» **INPUT FOR THIS TASK**:
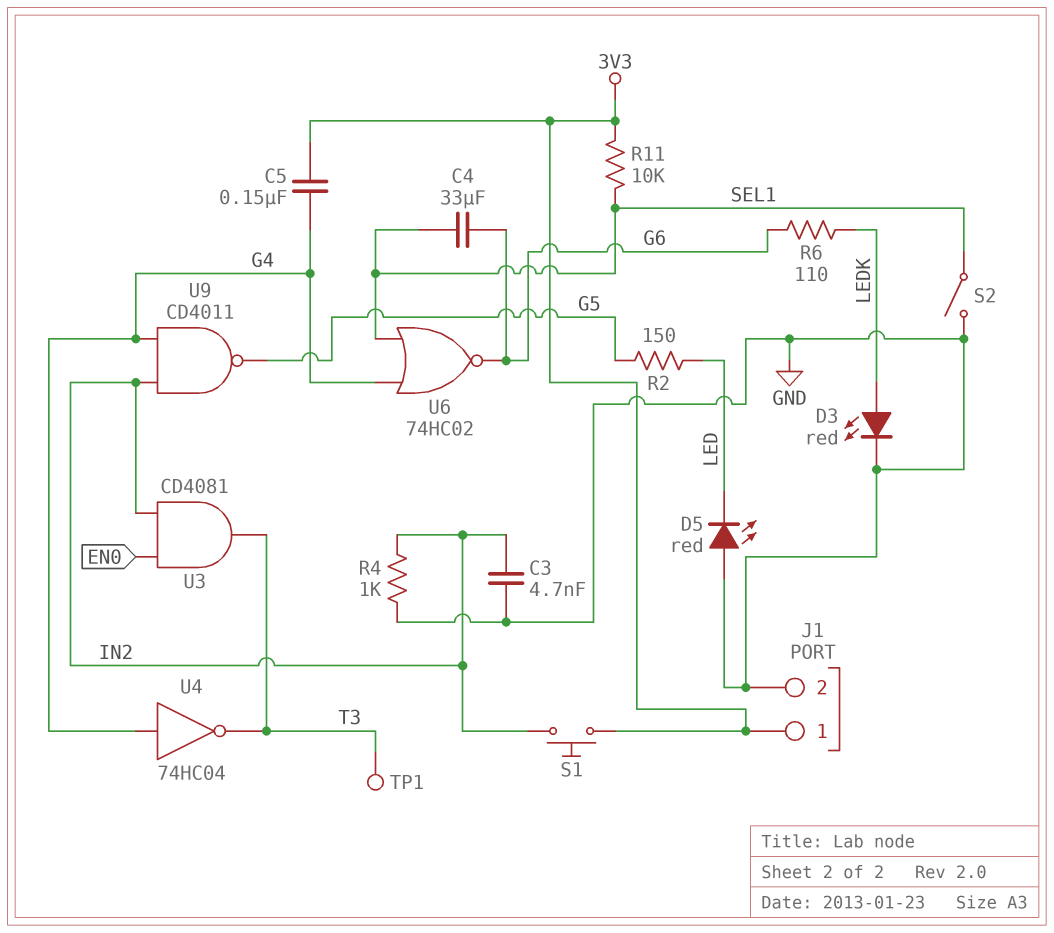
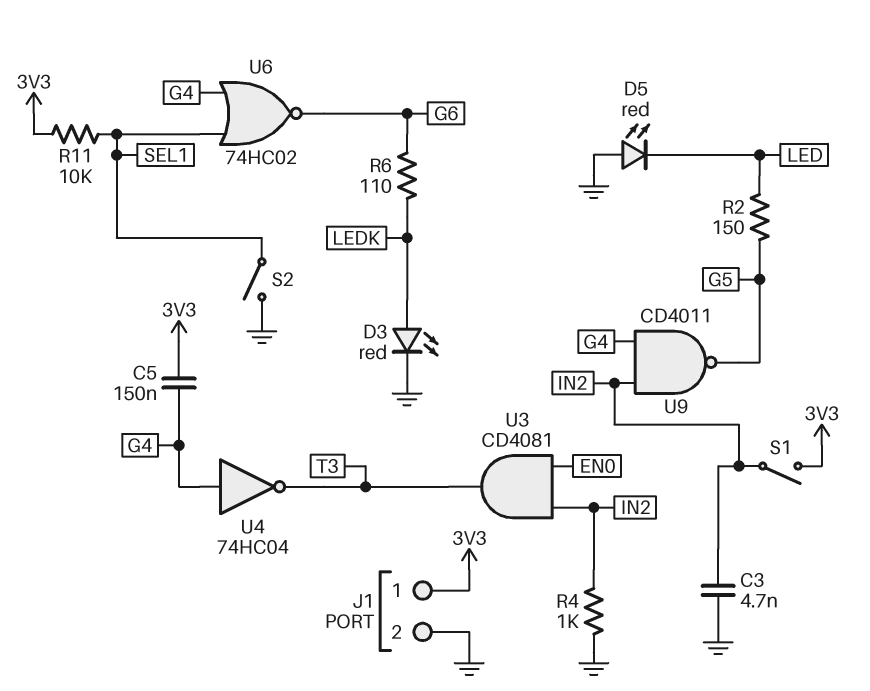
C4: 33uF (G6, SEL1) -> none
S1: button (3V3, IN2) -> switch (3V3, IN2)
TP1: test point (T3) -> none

...

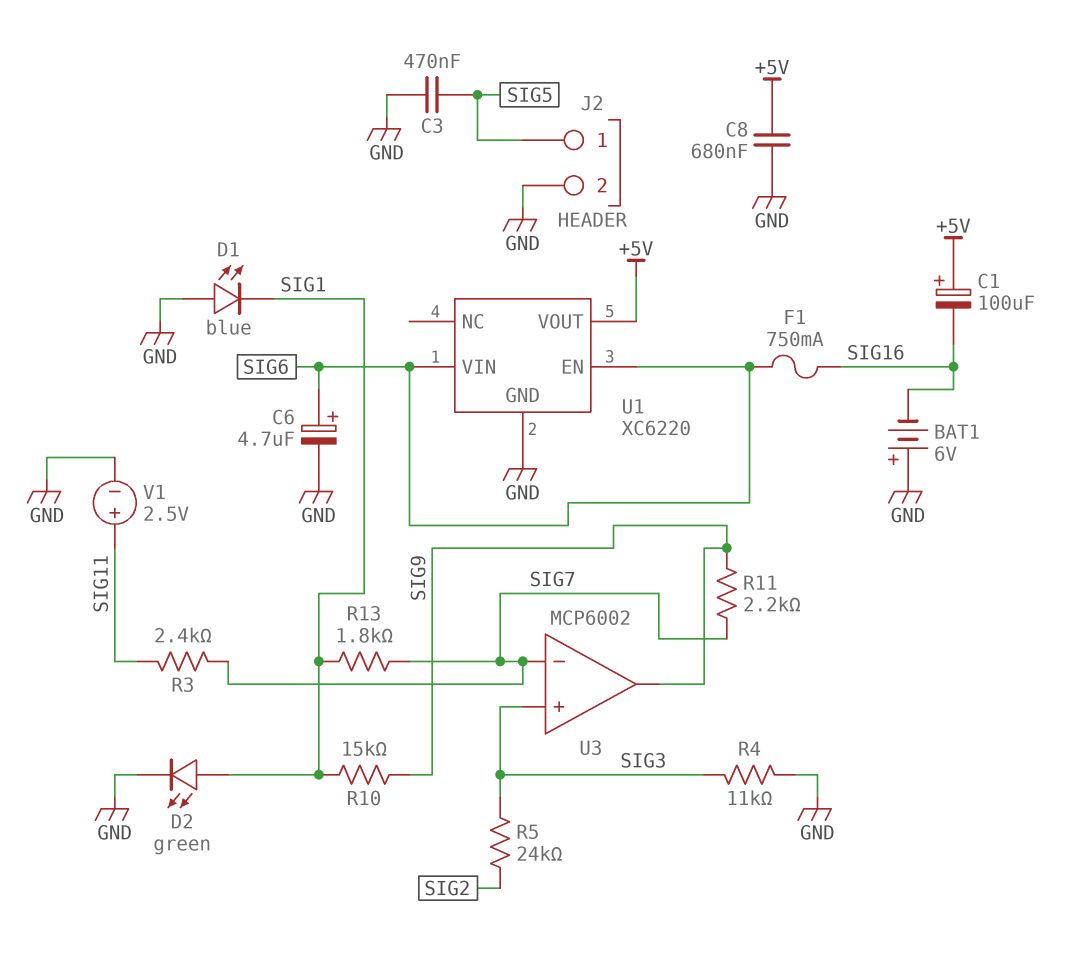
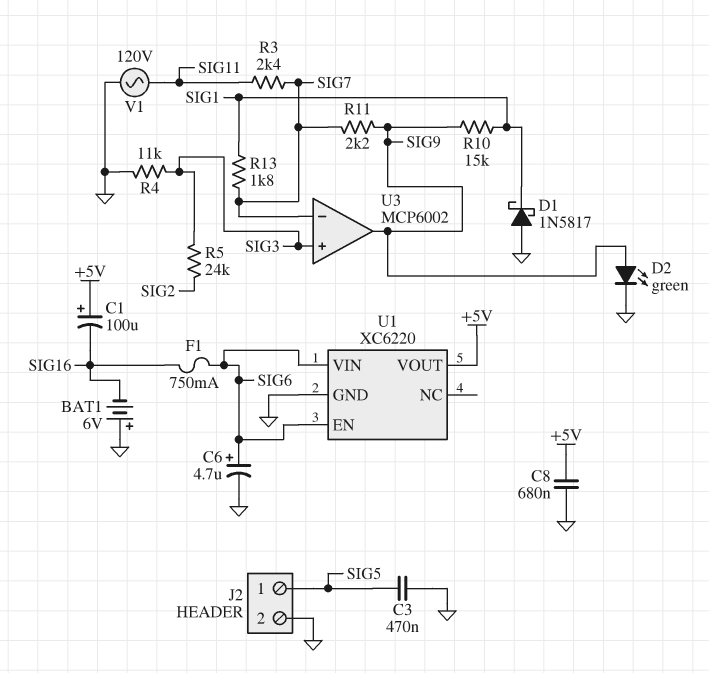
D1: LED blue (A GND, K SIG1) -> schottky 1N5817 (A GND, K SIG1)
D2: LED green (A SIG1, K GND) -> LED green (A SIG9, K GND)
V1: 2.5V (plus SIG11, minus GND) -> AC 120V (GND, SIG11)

» **EXERCISE**:
Going back over the entries above, copy word for word every line from the one that has "D1: LED blue" on through the one that has "V1: 2.5V (plus".

» **WRITTEN REPLY**:
D1: LED blue (A GND, K SIG1) -> schottky 1N5817 (A GND, K SIG1)
D2: LED green (A SIG1, K GND) -> LED green (A SIG9, K GND)
V1: 2.5V (plus SIG11, minus GND) -> AC 120V (GND, SIG11)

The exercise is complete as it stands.